In your copy of the listing below, reproduce each word exactly and include no pictures.
** Opening SOURCE DATA block **
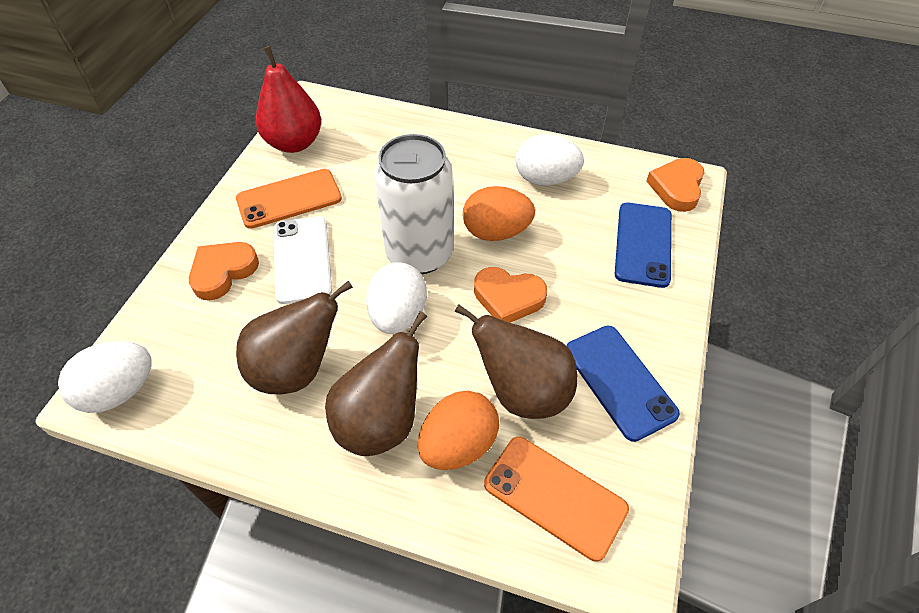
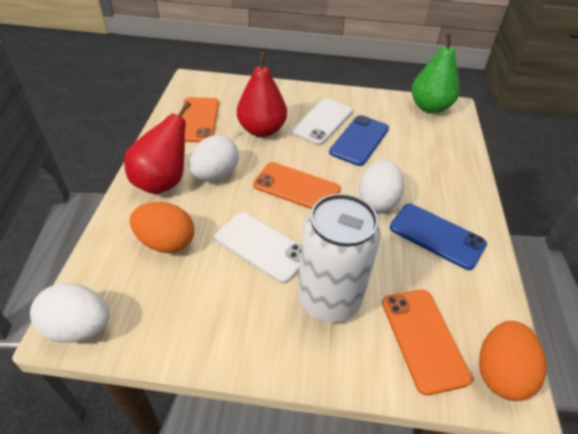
brown pear: 3 -> 0
green pear: 0 -> 1
orange heart: 3 -> 0
orange phone: 2 -> 3
red pear: 1 -> 2
white phone: 1 -> 2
** Closing SOURCE DATA block **
RESULT BELOW
brown pear: 3 -> 0
green pear: 0 -> 1
orange heart: 3 -> 0
orange phone: 2 -> 3
red pear: 1 -> 2
white phone: 1 -> 2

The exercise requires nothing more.